===== Extracted information
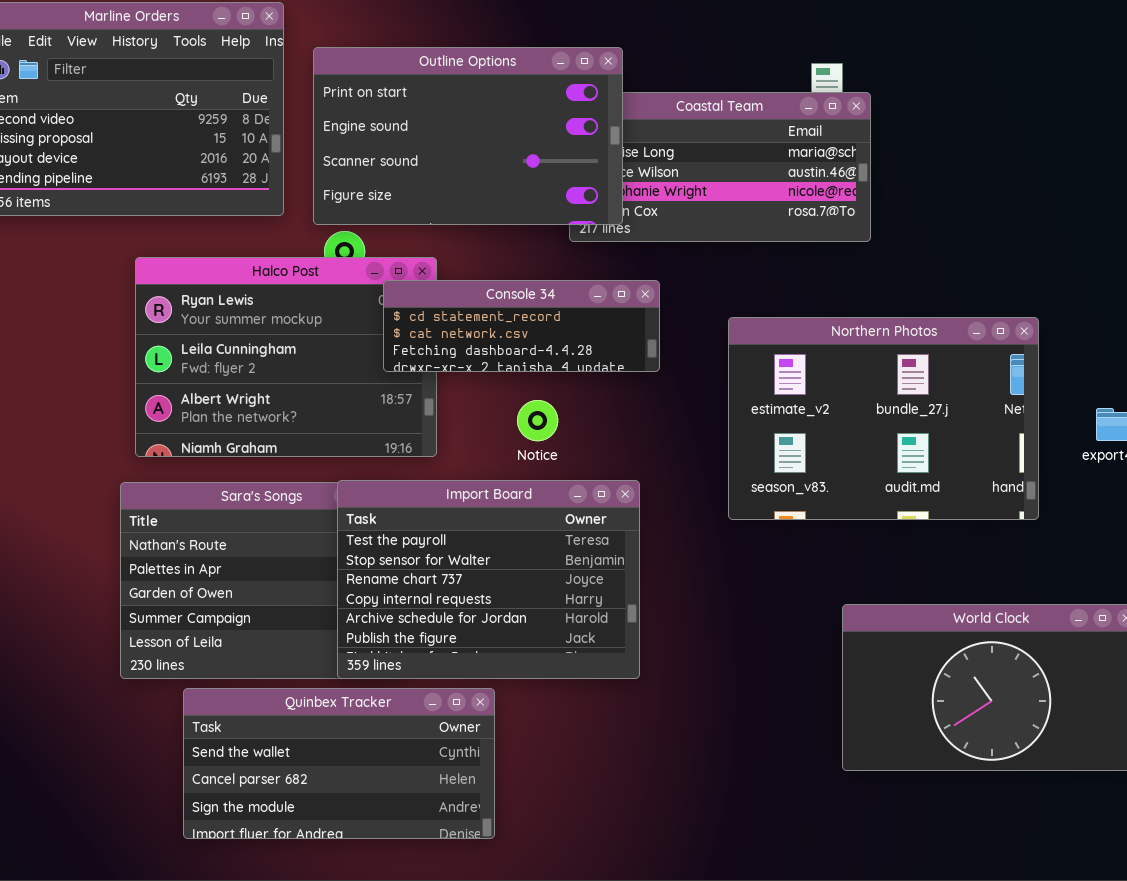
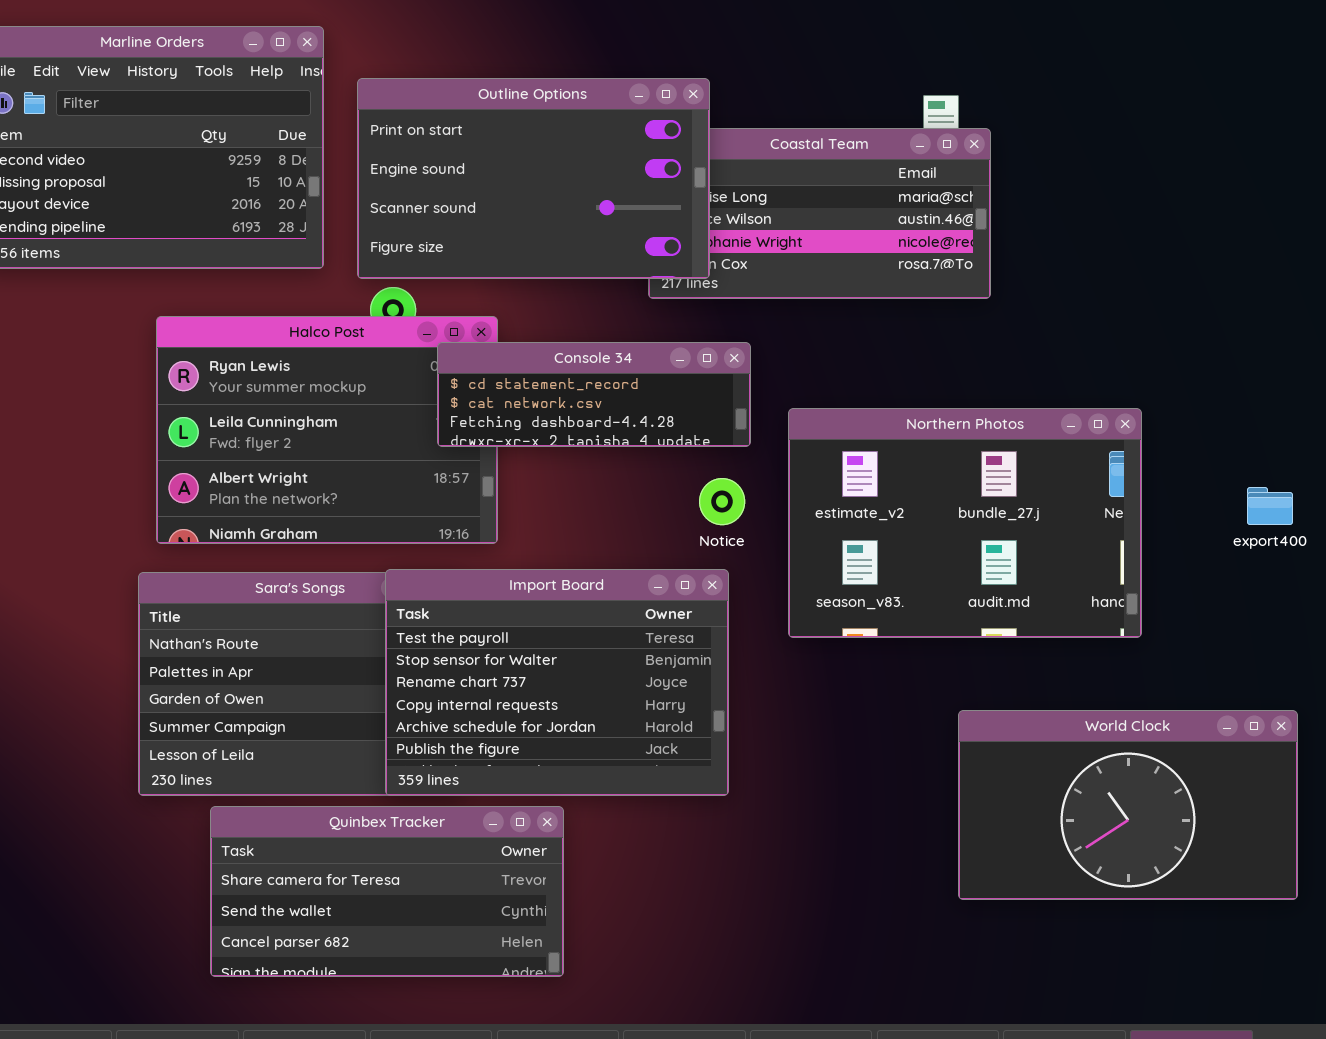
Northern Photos: [728,317,1039,520] -> [788,408,1142,638], moved
Notice: [517,400,558,441] -> [699,478,745,525], moved
Quinbex Tracker: [183,688,495,839] -> [210,806,564,977], scrolled up 1 row

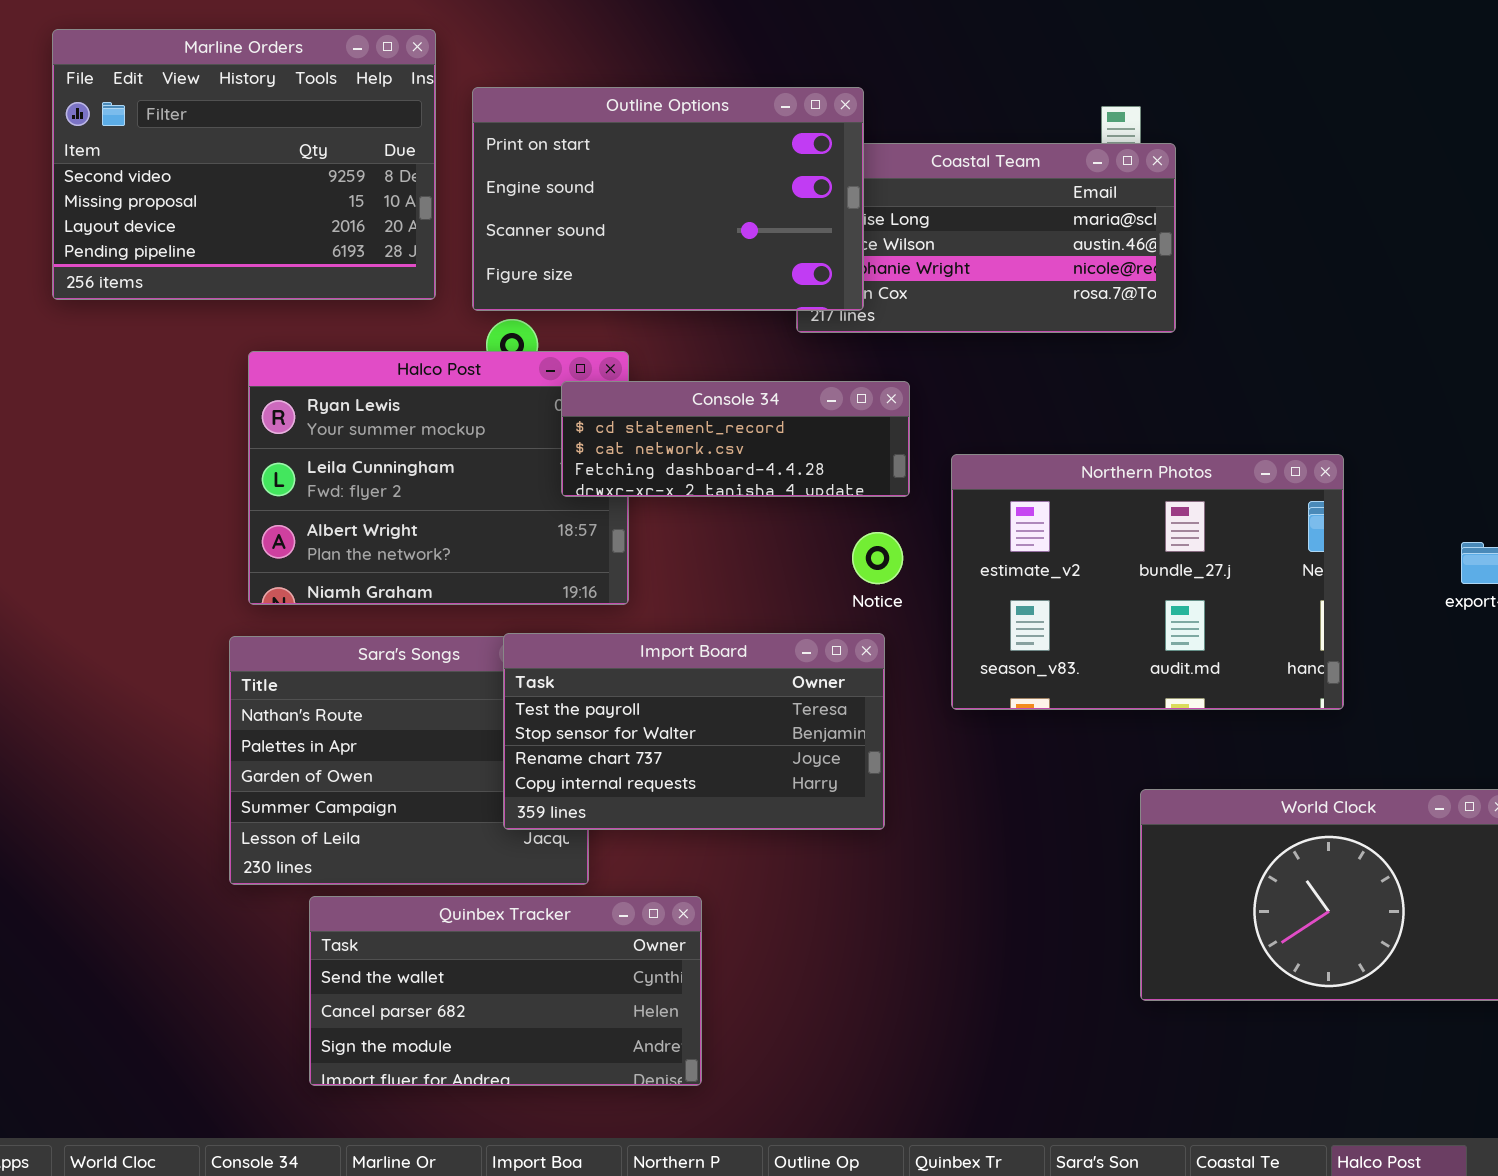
Import Board: [385,569,729,796] -> [503,633,885,830], resized
Quinbex Tracker: [210,806,564,977] -> [309,896,702,1086], scrolled down 1 row

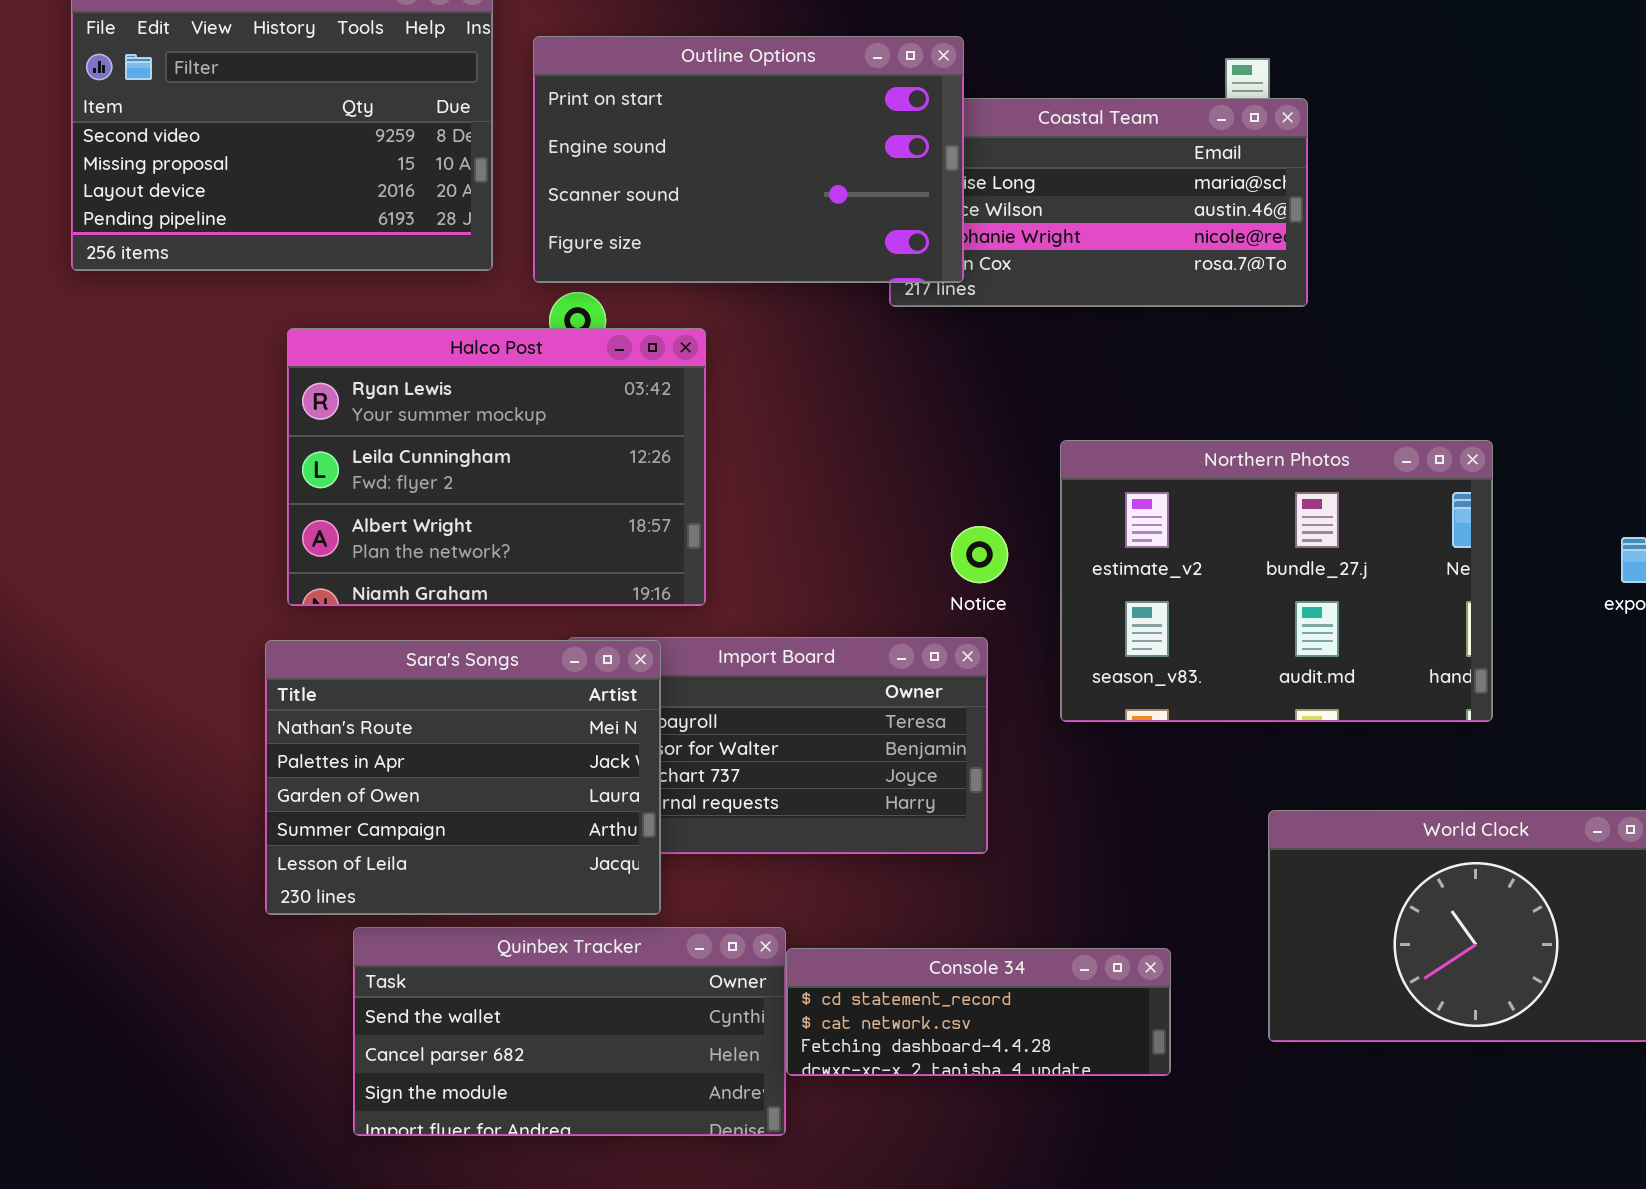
Console 34: [561,381,910,497] -> [786,948,1171,1076], moved
Sara's Songs: [229,636,589,885] -> [265,640,661,915], raised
==========
# [Exercise goal]
Print once more, exactly, the lines that start at the top of the records above and end at the line with "Import Board: [385,569,729,796]", skipping all pictures.

# [Result for this task]
Northern Photos: [728,317,1039,520] -> [788,408,1142,638], moved
Notice: [517,400,558,441] -> [699,478,745,525], moved
Quinbex Tracker: [183,688,495,839] -> [210,806,564,977], scrolled up 1 row

Import Board: [385,569,729,796] -> [503,633,885,830], resized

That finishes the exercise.